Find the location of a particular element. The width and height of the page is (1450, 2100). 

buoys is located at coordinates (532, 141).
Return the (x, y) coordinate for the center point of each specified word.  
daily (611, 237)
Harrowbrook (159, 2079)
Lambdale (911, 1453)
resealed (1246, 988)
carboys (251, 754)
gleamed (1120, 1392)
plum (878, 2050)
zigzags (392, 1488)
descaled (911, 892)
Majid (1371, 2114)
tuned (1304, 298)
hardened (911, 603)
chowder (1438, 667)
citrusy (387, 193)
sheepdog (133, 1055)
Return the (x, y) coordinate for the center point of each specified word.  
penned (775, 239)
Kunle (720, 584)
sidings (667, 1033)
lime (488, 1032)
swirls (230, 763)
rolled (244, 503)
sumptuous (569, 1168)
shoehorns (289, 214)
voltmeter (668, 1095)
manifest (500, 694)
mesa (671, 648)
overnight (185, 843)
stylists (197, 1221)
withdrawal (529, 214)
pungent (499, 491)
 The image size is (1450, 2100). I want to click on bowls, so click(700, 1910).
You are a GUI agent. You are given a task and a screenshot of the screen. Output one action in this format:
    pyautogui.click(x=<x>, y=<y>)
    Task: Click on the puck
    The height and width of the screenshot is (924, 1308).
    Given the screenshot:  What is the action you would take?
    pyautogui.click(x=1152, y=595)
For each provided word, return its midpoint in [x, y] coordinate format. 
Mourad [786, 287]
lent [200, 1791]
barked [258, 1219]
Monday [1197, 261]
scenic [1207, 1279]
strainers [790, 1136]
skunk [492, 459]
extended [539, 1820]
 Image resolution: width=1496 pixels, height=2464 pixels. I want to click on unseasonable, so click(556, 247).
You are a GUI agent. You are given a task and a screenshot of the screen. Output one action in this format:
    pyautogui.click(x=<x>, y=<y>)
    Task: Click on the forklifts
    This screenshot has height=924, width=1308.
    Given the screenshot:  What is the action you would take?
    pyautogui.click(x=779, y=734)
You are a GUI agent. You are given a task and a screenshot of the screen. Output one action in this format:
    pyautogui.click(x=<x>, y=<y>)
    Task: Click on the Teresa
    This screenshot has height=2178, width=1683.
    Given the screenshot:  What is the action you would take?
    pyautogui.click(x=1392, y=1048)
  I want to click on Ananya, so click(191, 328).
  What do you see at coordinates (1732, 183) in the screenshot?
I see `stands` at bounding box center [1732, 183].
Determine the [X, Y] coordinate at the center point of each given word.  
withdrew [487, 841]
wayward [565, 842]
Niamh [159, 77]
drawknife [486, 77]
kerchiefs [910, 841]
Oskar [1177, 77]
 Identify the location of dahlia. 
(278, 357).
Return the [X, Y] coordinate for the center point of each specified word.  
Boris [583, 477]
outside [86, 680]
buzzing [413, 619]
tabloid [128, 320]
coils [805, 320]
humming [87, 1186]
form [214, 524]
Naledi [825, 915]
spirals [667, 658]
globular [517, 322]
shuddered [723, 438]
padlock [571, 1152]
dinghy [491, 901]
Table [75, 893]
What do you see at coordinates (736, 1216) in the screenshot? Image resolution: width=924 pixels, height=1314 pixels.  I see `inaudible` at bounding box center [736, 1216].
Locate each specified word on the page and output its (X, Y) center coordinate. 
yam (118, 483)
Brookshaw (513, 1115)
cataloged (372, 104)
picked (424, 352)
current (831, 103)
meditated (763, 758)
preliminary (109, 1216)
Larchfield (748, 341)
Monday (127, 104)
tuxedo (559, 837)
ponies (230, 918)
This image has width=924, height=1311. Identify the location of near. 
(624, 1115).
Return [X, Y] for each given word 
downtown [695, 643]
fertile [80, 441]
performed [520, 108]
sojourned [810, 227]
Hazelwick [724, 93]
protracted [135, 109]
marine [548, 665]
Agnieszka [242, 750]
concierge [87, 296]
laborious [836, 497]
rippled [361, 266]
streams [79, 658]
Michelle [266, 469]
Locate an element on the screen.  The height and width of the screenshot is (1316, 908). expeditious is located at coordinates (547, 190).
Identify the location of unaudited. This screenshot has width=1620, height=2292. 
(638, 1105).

GIVEN EXERCISE: Rewrite the rows above as a numbered list, leaving out any blank lines.

TASK SOLUTION:
1. Find the location of a particular element. The width and height of the page is (1450, 2100). 
2. buoys is located at coordinates (532, 141).
3. Return the (x, y) coordinate for the center point of each specified word.  
4. daily (611, 237)
5. Harrowbrook (159, 2079)
6. Lambdale (911, 1453)
7. resealed (1246, 988)
8. carboys (251, 754)
9. gleamed (1120, 1392)
10. plum (878, 2050)
11. zigzags (392, 1488)
12. descaled (911, 892)
13. Majid (1371, 2114)
14. tuned (1304, 298)
15. hardened (911, 603)
16. chowder (1438, 667)
17. citrusy (387, 193)
18. sheepdog (133, 1055)
19. Return the (x, y) coordinate for the center point of each specified word.  
20. penned (775, 239)
21. Kunle (720, 584)
22. sidings (667, 1033)
23. lime (488, 1032)
24. swirls (230, 763)
25. rolled (244, 503)
26. sumptuous (569, 1168)
27. shoehorns (289, 214)
28. voltmeter (668, 1095)
29. manifest (500, 694)
30. mesa (671, 648)
31. overnight (185, 843)
32. stylists (197, 1221)
33. withdrawal (529, 214)
34. pungent (499, 491)
35.  The image size is (1450, 2100). I want to click on bowls, so click(700, 1910).
36. You are a GUI agent. You are given a task and a screenshot of the screen. Output one action in this format:
37.     pyautogui.click(x=<x>, y=<y>)
38.     Task: Click on the puck
39.     The height and width of the screenshot is (924, 1308).
40.     Given the screenshot:  What is the action you would take?
41.     pyautogui.click(x=1152, y=595)
42. For each provided word, return its midpoint in [x, y] coordinate format. 
43. Mourad [786, 287]
44. lent [200, 1791]
45. barked [258, 1219]
46. Monday [1197, 261]
47. scenic [1207, 1279]
48. strainers [790, 1136]
49. skunk [492, 459]
50. extended [539, 1820]
51.  Image resolution: width=1496 pixels, height=2464 pixels. I want to click on unseasonable, so click(556, 247).
52. You are a GUI agent. You are given a task and a screenshot of the screen. Output one action in this format:
53.     pyautogui.click(x=<x>, y=<y>)
54.     Task: Click on the forklifts
55.     This screenshot has height=924, width=1308.
56.     Given the screenshot:  What is the action you would take?
57.     pyautogui.click(x=779, y=734)
58. You are a GUI agent. You are given a task and a screenshot of the screen. Output one action in this format:
59.     pyautogui.click(x=<x>, y=<y>)
60.     Task: Click on the Teresa
61.     This screenshot has height=2178, width=1683.
62.     Given the screenshot:  What is the action you would take?
63.     pyautogui.click(x=1392, y=1048)
64.   I want to click on Ananya, so click(191, 328).
65.   What do you see at coordinates (1732, 183) in the screenshot?
66. I see `stands` at bounding box center [1732, 183].
67. Determine the [X, Y] coordinate at the center point of each given word.  
68. withdrew [487, 841]
69. wayward [565, 842]
70. Niamh [159, 77]
71. drawknife [486, 77]
72. kerchiefs [910, 841]
73. Oskar [1177, 77]
74.  Identify the location of dahlia. 
75. (278, 357).
76. Return the [X, Y] coordinate for the center point of each specified word.  
77. Boris [583, 477]
78. outside [86, 680]
79. buzzing [413, 619]
80. tabloid [128, 320]
81. coils [805, 320]
82. humming [87, 1186]
83. form [214, 524]
84. Naledi [825, 915]
85. spirals [667, 658]
86. globular [517, 322]
87. shuddered [723, 438]
88. padlock [571, 1152]
89. dinghy [491, 901]
90. Table [75, 893]
91. What do you see at coordinates (736, 1216) in the screenshot? Image resolution: width=924 pixels, height=1314 pixels.  I see `inaudible` at bounding box center [736, 1216].
92. Locate each specified word on the page and output its (X, Y) center coordinate. 
93. yam (118, 483)
94. Brookshaw (513, 1115)
95. cataloged (372, 104)
96. picked (424, 352)
97. current (831, 103)
98. meditated (763, 758)
99. preliminary (109, 1216)
100. Larchfield (748, 341)
101. Monday (127, 104)
102. tuxedo (559, 837)
103. ponies (230, 918)
104. This image has width=924, height=1311. Identify the location of near. 
105. (624, 1115).
106. Return [X, Y] for each given word 
107. downtown [695, 643]
108. fertile [80, 441]
109. performed [520, 108]
110. sojourned [810, 227]
111. Hazelwick [724, 93]
112. protracted [135, 109]
113. marine [548, 665]
114. Agnieszka [242, 750]
115. concierge [87, 296]
116. laborious [836, 497]
117. rippled [361, 266]
118. streams [79, 658]
119. Michelle [266, 469]
120. Locate an element on the screen.  The height and width of the screenshot is (1316, 908). expeditious is located at coordinates (547, 190).
121. Identify the location of unaudited. This screenshot has width=1620, height=2292. 
122. (638, 1105).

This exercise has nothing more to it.